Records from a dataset

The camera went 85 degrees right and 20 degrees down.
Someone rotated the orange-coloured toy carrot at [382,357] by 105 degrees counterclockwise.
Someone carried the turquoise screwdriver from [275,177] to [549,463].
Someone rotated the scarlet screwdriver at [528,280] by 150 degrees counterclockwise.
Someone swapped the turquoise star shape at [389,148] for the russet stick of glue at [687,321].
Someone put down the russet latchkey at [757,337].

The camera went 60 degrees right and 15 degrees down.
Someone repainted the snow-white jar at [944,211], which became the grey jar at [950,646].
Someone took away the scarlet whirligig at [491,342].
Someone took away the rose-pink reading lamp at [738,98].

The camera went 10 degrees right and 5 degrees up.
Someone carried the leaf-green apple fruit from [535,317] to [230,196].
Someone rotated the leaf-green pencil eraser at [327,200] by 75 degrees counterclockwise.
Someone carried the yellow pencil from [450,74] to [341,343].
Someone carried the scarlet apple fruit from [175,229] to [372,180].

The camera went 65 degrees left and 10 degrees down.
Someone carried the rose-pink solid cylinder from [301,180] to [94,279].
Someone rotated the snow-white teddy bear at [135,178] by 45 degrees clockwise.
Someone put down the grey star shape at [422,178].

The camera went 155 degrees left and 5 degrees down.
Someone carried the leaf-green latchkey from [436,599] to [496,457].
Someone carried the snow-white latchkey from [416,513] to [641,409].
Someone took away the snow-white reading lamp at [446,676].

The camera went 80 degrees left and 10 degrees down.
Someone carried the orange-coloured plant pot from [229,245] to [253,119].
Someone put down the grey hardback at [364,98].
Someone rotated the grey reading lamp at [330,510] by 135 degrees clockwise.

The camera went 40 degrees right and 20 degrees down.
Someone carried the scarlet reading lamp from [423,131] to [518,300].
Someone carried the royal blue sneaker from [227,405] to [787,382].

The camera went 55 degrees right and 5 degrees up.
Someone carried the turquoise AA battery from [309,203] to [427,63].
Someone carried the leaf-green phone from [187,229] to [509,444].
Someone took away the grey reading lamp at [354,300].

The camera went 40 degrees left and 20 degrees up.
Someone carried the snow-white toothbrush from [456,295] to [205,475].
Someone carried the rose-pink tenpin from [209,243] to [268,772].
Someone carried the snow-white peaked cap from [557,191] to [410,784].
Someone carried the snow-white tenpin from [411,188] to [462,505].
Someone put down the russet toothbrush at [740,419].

» **Work item**
Once you have found every line above holding the word "screwdriver", copy those lines.

» **Exercise output**
Someone carried the turquoise screwdriver from [275,177] to [549,463].
Someone rotated the scarlet screwdriver at [528,280] by 150 degrees counterclockwise.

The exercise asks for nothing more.